■ **Object tracking records**
········

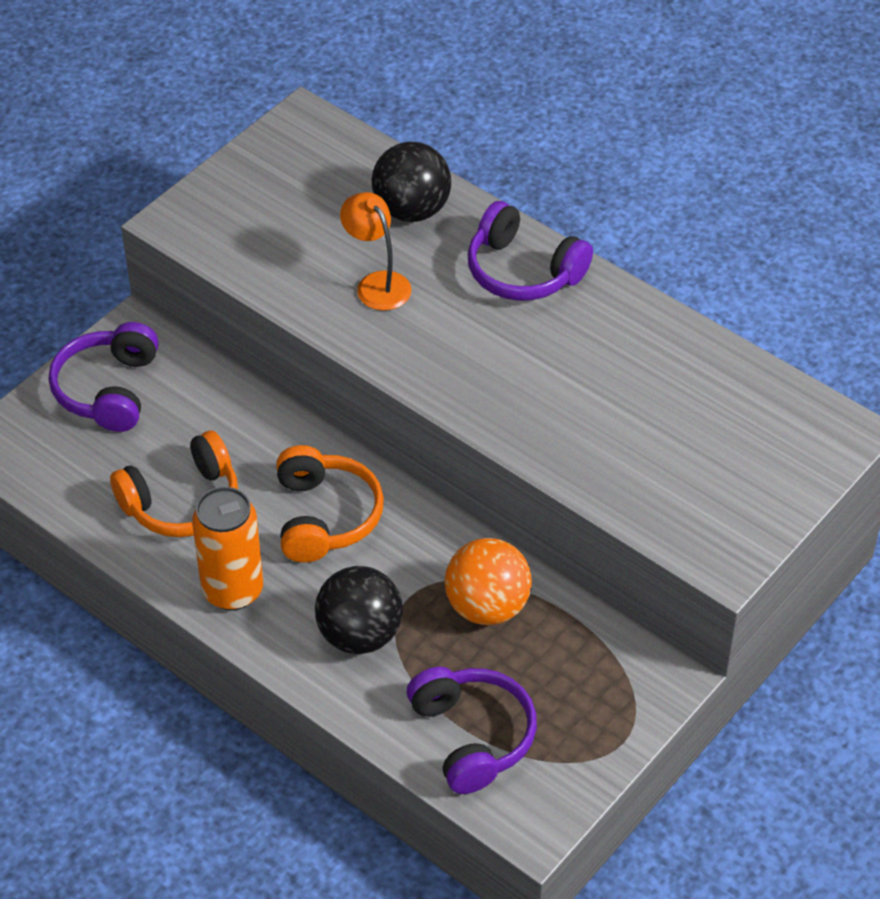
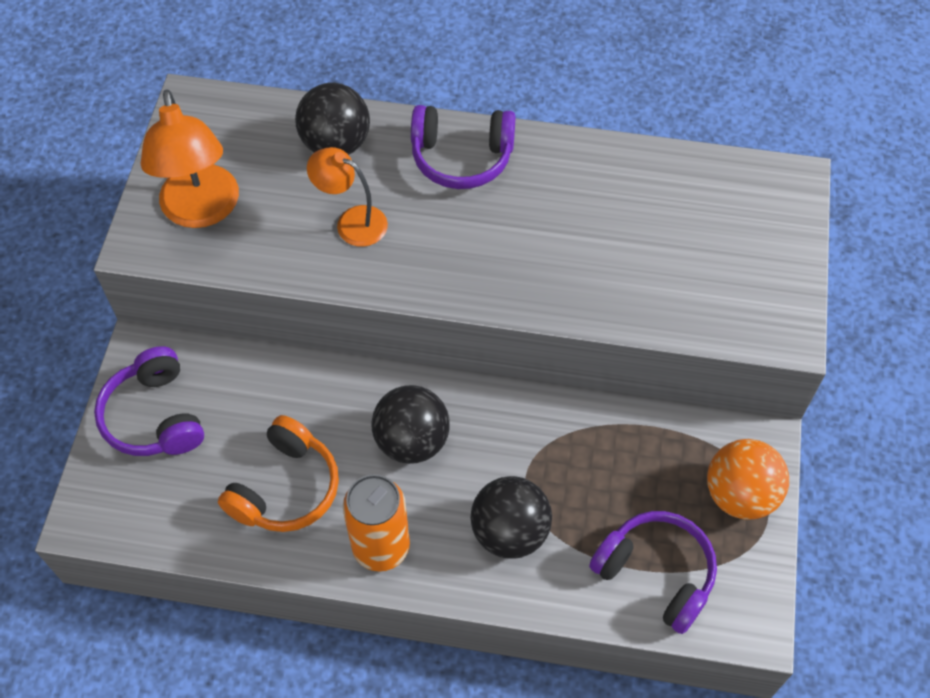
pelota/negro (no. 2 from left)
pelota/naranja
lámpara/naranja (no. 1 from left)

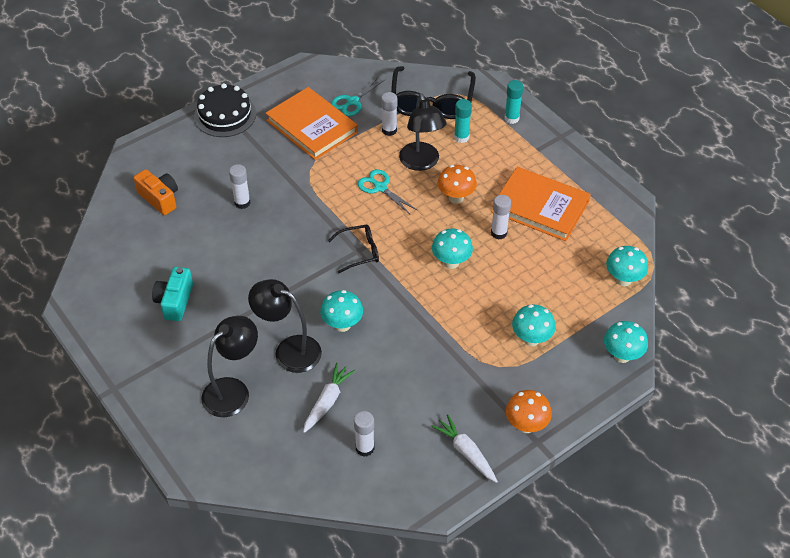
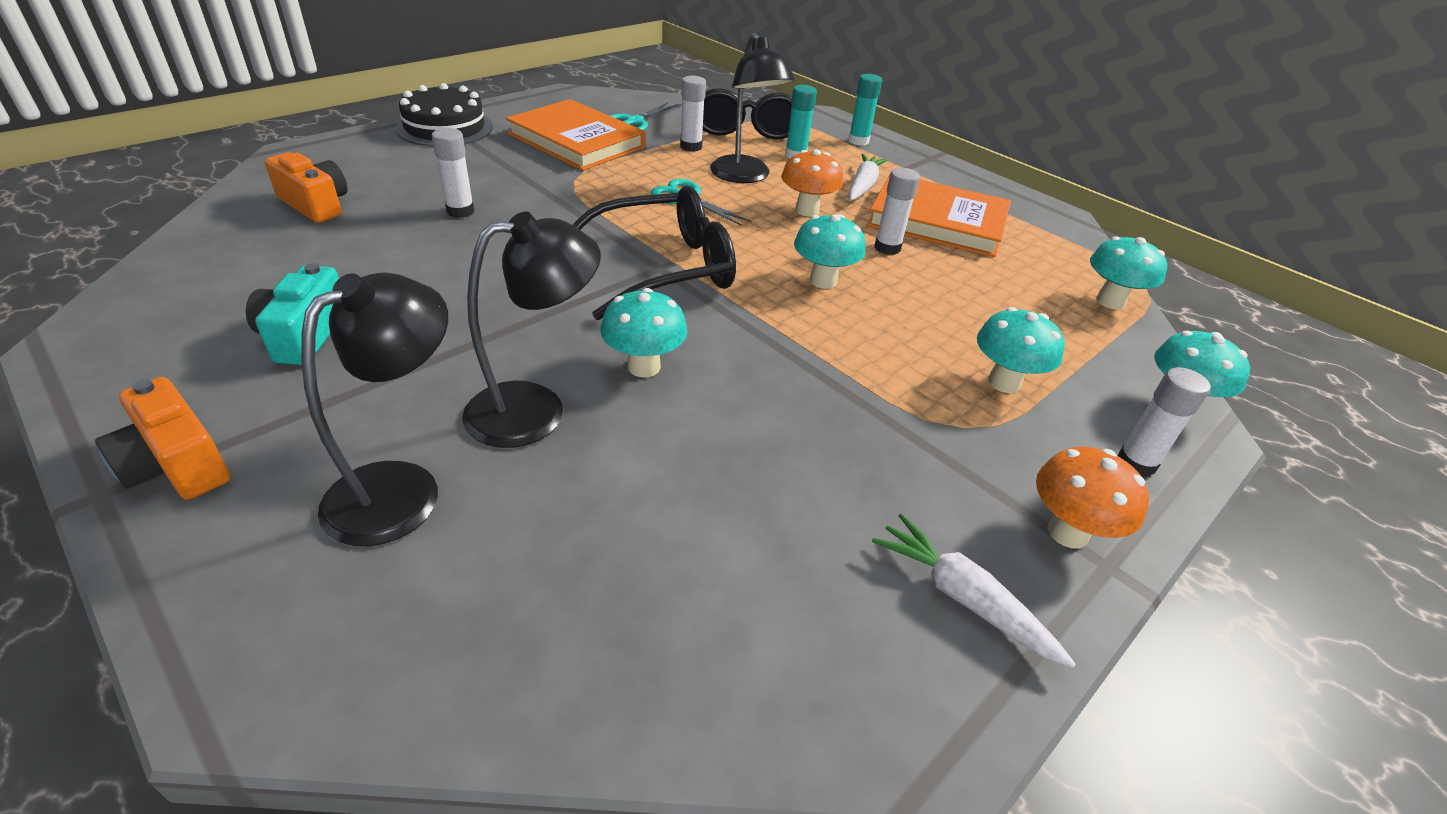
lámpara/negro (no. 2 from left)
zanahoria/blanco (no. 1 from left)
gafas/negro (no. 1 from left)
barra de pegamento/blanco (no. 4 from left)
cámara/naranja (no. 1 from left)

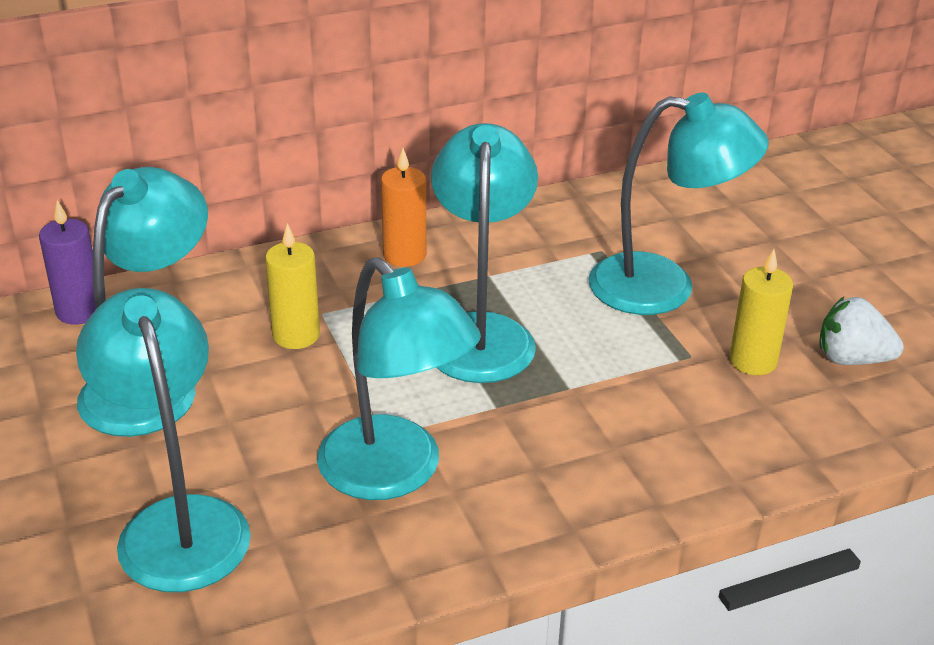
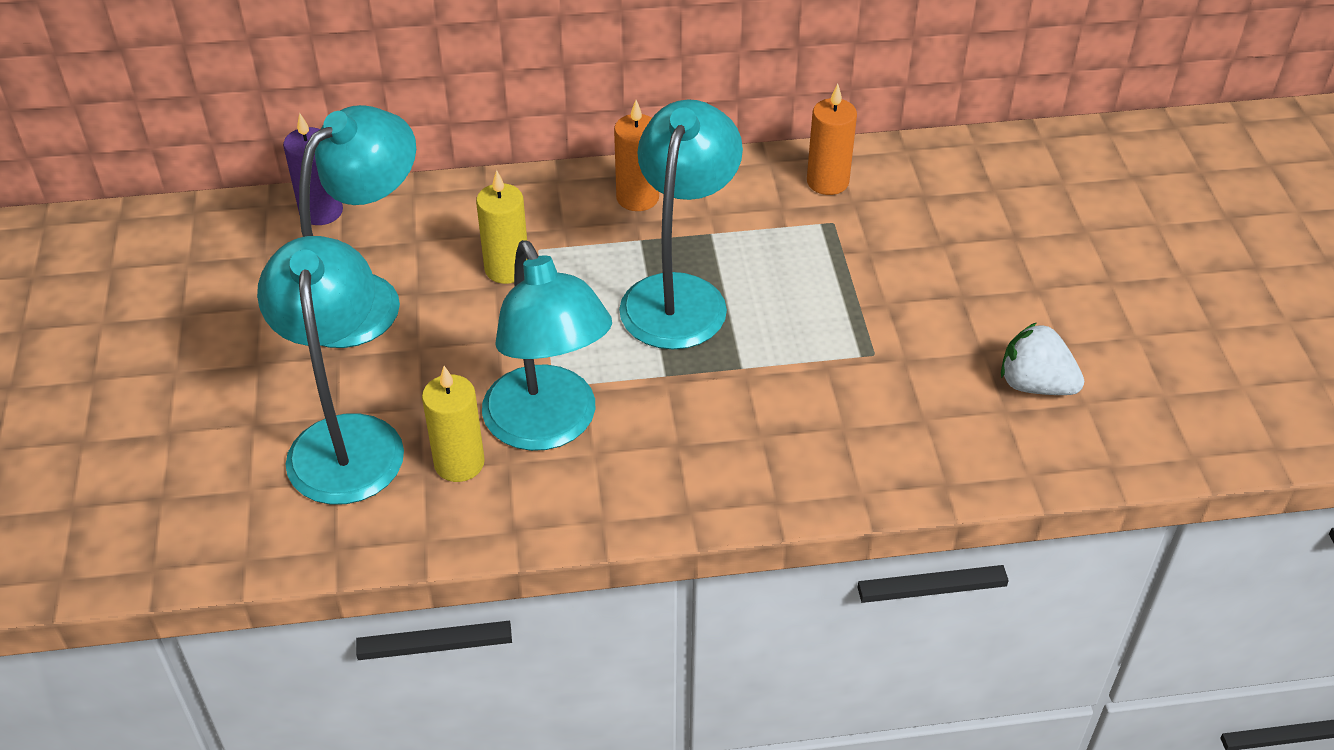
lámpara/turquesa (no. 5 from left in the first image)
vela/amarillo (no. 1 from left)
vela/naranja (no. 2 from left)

········

■ **To do**
Please restate each entry exactly, but drop any picture it holds.

■ **Completed task**
pelota/negro (no. 2 from left)
pelota/naranja
lámpara/naranja (no. 1 from left)

lámpara/negro (no. 2 from left)
zanahoria/blanco (no. 1 from left)
gafas/negro (no. 1 from left)
barra de pegamento/blanco (no. 4 from left)
cámara/naranja (no. 1 from left)

lámpara/turquesa (no. 5 from left in the first image)
vela/amarillo (no. 1 from left)
vela/naranja (no. 2 from left)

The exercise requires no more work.